■ To do: Only the lines from the line containing "LED1: yellow -> none" to the end of the entries should be repeated, exactly as they appear.

■ The input:
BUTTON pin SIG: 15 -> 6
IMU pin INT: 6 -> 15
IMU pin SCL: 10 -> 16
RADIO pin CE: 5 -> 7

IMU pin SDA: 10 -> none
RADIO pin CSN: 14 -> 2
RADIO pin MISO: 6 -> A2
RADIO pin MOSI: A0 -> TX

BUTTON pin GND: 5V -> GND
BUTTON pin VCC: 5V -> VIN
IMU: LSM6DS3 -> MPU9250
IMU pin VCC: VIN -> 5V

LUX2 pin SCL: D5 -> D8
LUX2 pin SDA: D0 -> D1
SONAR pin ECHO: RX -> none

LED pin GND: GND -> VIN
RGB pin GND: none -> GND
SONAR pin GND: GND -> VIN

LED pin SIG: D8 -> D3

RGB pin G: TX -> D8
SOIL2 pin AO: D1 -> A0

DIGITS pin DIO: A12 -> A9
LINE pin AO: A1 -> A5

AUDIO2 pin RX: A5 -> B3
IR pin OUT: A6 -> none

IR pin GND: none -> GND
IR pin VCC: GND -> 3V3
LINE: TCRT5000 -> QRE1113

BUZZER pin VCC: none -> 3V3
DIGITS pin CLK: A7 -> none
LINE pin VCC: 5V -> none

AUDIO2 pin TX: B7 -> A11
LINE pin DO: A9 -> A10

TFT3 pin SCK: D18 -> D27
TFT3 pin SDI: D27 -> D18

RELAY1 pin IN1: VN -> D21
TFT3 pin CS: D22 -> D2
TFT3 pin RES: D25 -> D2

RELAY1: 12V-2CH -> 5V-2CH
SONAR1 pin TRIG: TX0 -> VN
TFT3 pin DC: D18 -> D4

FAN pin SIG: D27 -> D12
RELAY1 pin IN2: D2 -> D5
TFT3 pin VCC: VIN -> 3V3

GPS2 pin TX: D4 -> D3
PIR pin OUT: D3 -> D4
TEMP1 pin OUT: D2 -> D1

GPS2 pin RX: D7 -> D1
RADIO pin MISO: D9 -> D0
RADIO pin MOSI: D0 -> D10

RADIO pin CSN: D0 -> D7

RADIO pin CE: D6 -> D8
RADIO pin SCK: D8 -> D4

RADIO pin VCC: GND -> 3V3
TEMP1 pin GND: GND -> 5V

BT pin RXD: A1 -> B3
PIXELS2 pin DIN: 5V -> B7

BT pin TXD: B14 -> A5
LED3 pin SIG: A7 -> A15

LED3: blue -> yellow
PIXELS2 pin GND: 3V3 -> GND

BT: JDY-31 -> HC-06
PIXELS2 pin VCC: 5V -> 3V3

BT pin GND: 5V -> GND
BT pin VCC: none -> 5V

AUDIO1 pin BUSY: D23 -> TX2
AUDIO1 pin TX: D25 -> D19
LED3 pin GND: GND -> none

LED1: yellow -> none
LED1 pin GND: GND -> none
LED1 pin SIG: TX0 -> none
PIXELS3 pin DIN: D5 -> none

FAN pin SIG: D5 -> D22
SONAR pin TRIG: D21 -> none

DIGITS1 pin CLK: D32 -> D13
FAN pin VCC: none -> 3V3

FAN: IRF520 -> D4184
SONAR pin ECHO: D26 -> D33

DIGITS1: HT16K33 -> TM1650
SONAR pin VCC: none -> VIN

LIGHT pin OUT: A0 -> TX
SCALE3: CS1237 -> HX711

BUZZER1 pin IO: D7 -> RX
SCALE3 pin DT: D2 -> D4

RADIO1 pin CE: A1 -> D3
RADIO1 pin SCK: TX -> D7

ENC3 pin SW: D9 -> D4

■ Answer section:
LED1: yellow -> none
LED1 pin GND: GND -> none
LED1 pin SIG: TX0 -> none
PIXELS3 pin DIN: D5 -> none

FAN pin SIG: D5 -> D22
SONAR pin TRIG: D21 -> none

DIGITS1 pin CLK: D32 -> D13
FAN pin VCC: none -> 3V3

FAN: IRF520 -> D4184
SONAR pin ECHO: D26 -> D33

DIGITS1: HT16K33 -> TM1650
SONAR pin VCC: none -> VIN

LIGHT pin OUT: A0 -> TX
SCALE3: CS1237 -> HX711

BUZZER1 pin IO: D7 -> RX
SCALE3 pin DT: D2 -> D4

RADIO1 pin CE: A1 -> D3
RADIO1 pin SCK: TX -> D7

ENC3 pin SW: D9 -> D4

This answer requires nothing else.